**Problem statement**
Copy the listing exactly as given. Omit every picture.

**Provided entries**

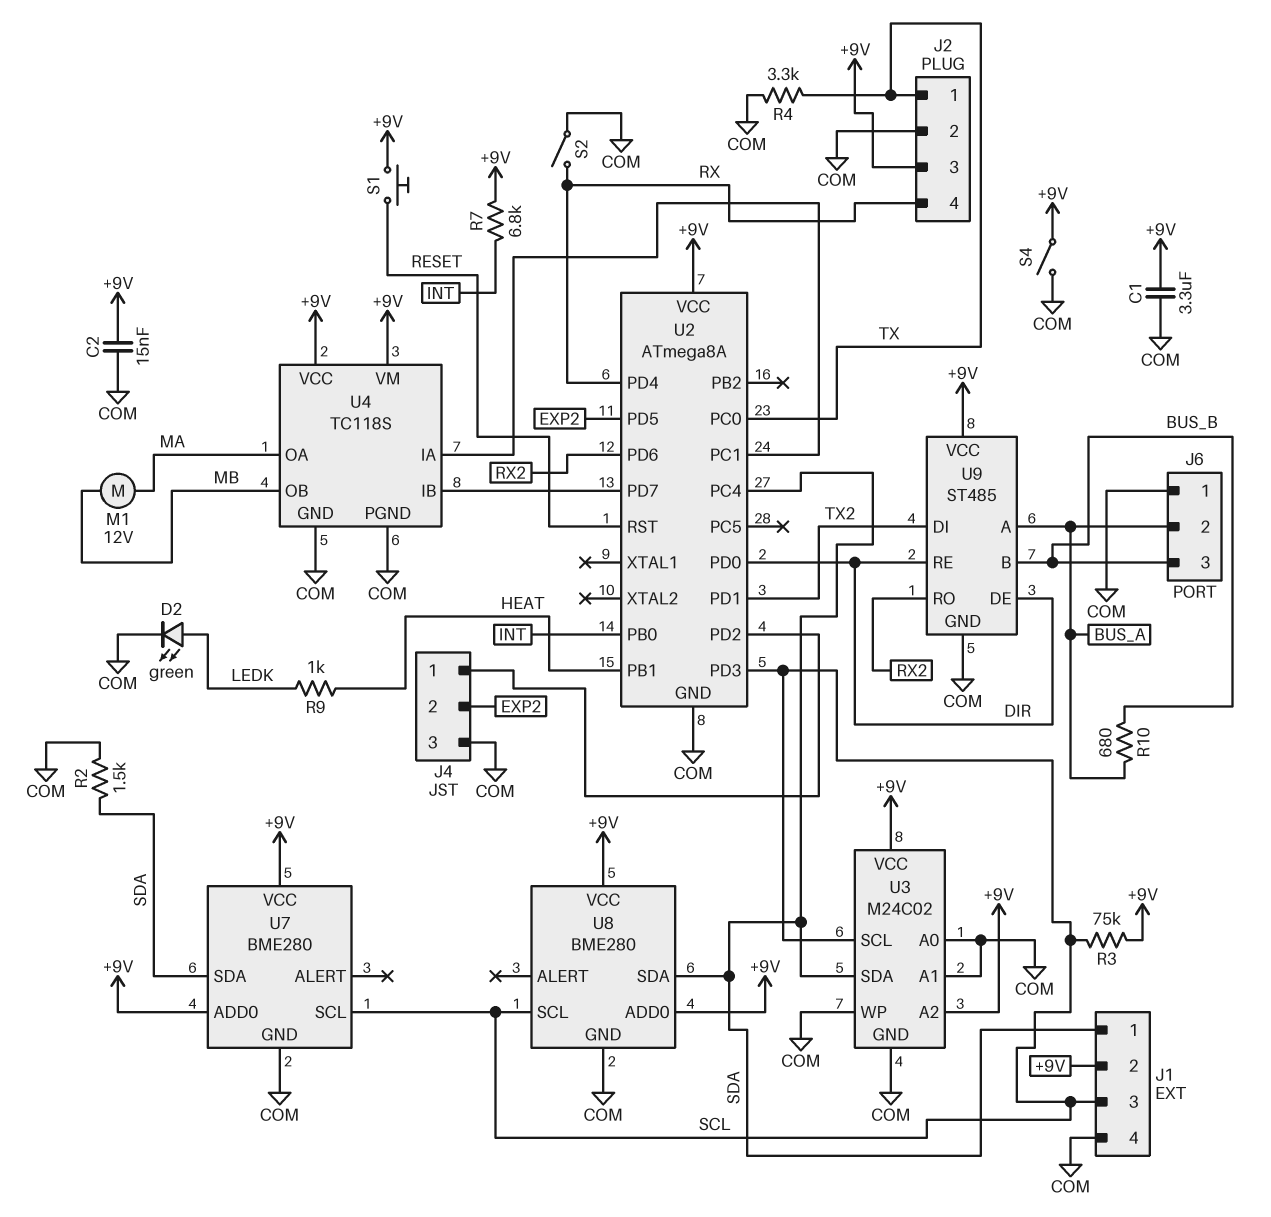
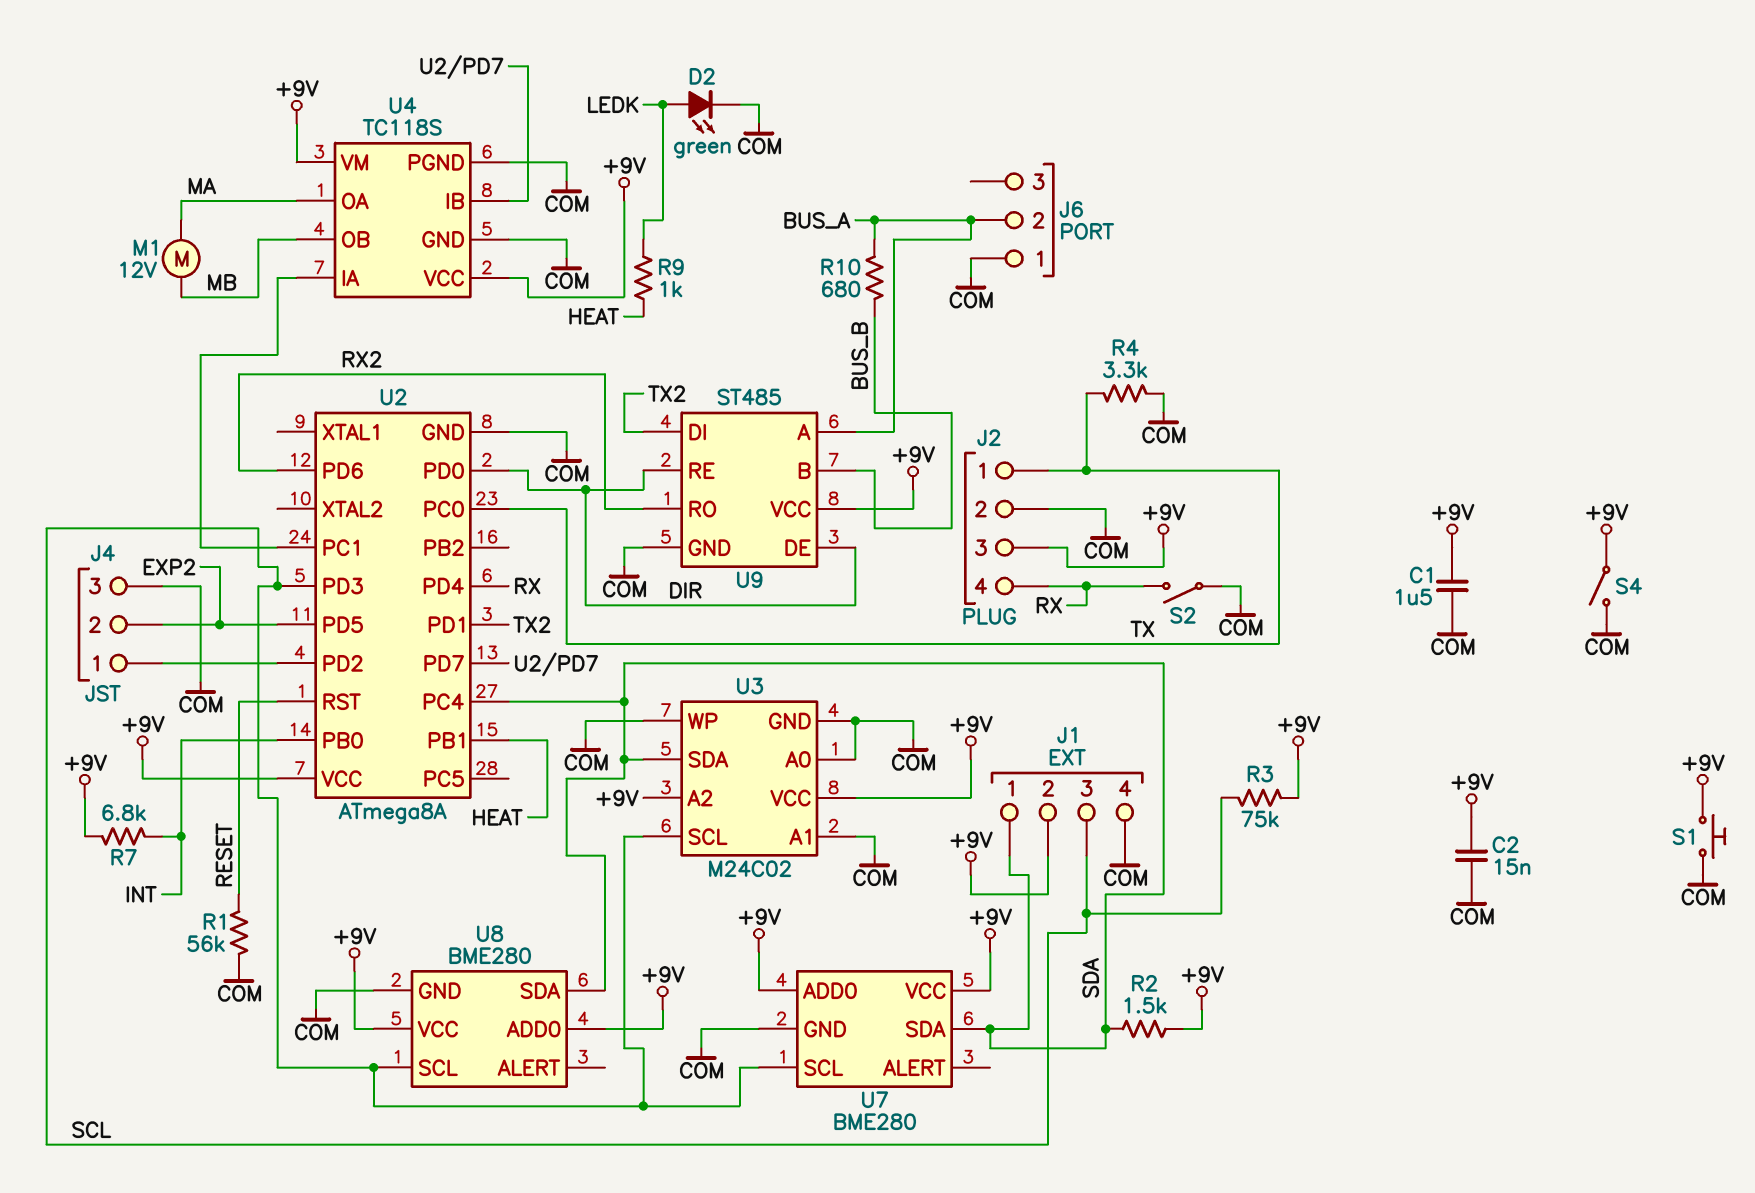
C1: 3.3uF (+9V, COM) -> 1.5uF (+9V, COM)
J6 pin 3: BUS_B -> none
R1: none -> 56k (COM, RESET)
R2: 1.5k (COM, SDA) -> 1.5k (+9V, SDA)
S1: button (+9V, RESET) -> button (+9V, COM)

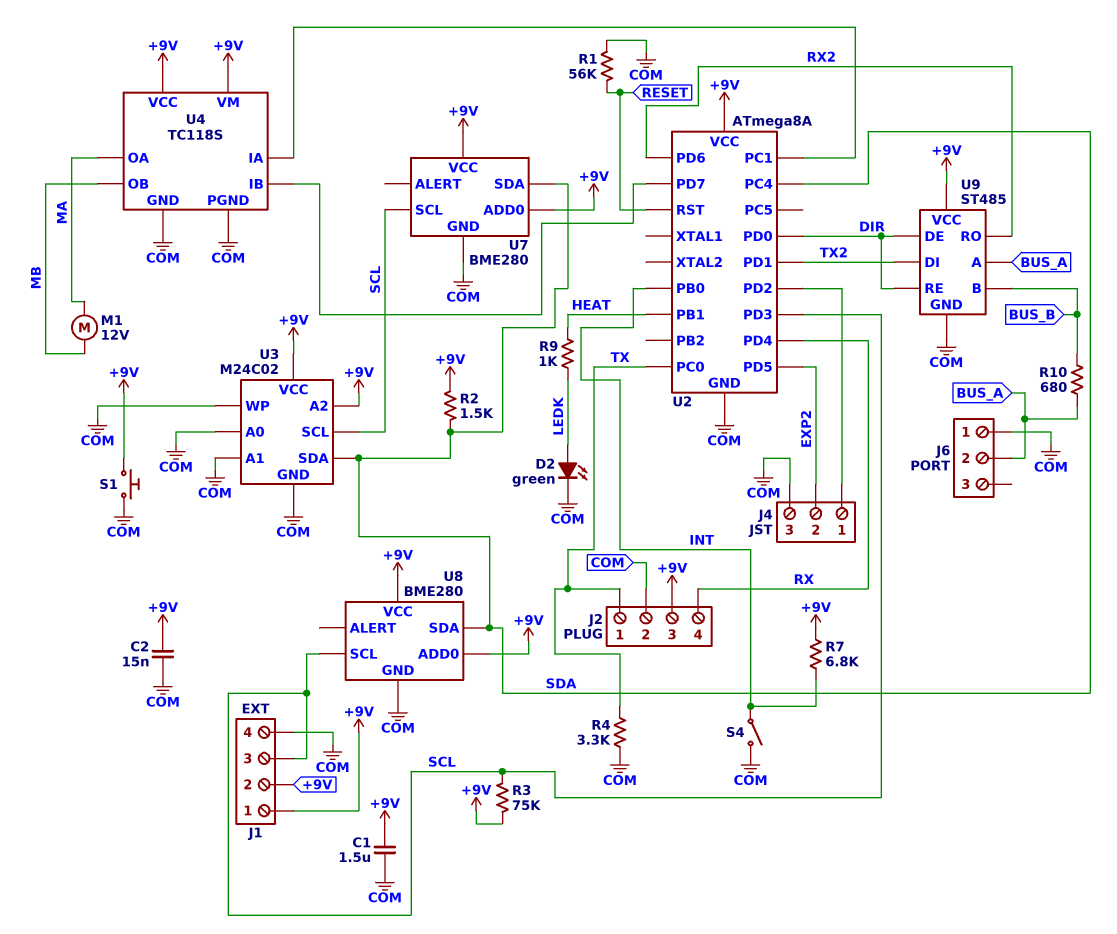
J1 pin 1: SDA -> +9V
S2: switch (COM, RX) -> none
S4: switch (+9V, COM) -> switch (COM, INT)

**Answer space**
C1: 3.3uF (+9V, COM) -> 1.5uF (+9V, COM)
J6 pin 3: BUS_B -> none
R1: none -> 56k (COM, RESET)
R2: 1.5k (COM, SDA) -> 1.5k (+9V, SDA)
S1: button (+9V, RESET) -> button (+9V, COM)

J1 pin 1: SDA -> +9V
S2: switch (COM, RX) -> none
S4: switch (+9V, COM) -> switch (COM, INT)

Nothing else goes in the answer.